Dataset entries
>>
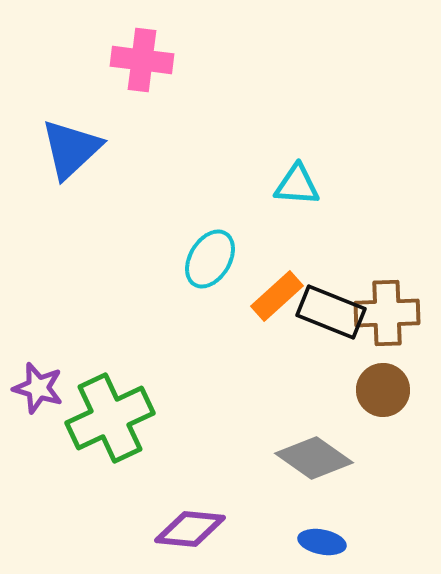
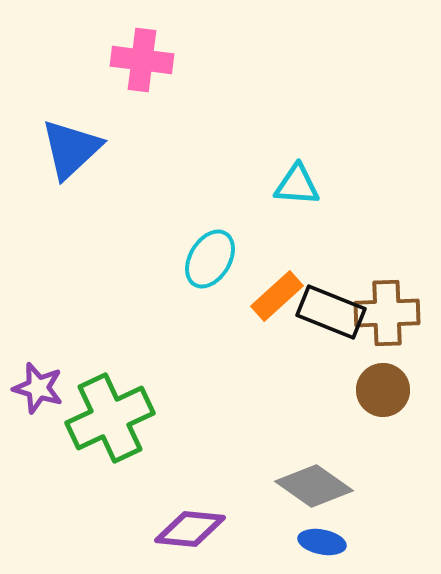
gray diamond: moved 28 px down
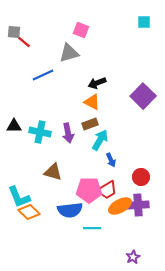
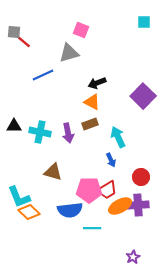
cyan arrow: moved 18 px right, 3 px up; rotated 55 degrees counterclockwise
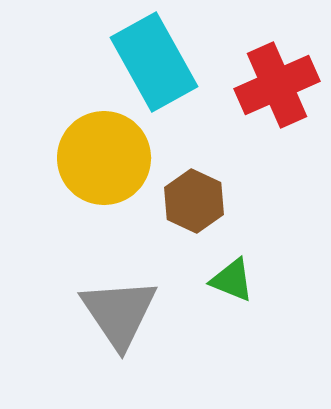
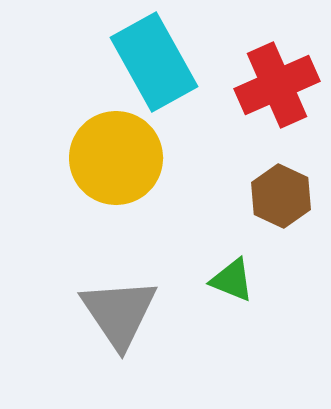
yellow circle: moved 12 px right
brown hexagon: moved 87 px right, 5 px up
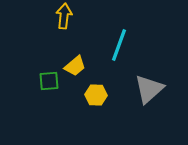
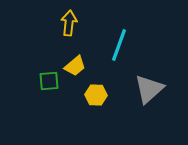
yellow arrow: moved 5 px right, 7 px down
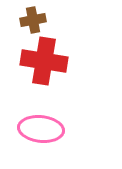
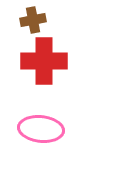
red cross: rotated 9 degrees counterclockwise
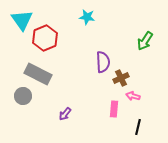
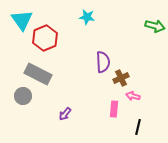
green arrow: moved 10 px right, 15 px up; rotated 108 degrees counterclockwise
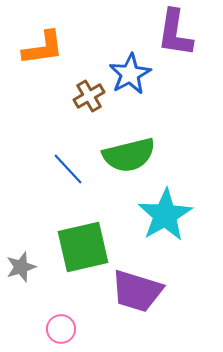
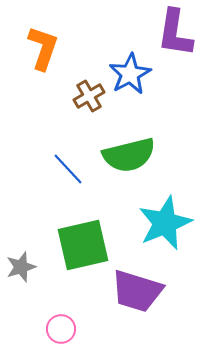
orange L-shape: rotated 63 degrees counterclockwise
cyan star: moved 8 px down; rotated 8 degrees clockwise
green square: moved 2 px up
<<
Every entry must be transcribed exactly. Pictures do not belong in the copy.

### Answer to this exercise
gray diamond: moved 28 px down
cyan arrow: moved 18 px right, 3 px up; rotated 55 degrees counterclockwise
yellow circle: moved 12 px right
brown hexagon: moved 87 px right, 5 px up
yellow arrow: moved 5 px right, 7 px down
red cross: rotated 9 degrees counterclockwise
green arrow: moved 10 px right, 15 px up; rotated 108 degrees counterclockwise
orange L-shape: rotated 63 degrees counterclockwise
cyan star: moved 8 px down; rotated 8 degrees clockwise
green square: moved 2 px up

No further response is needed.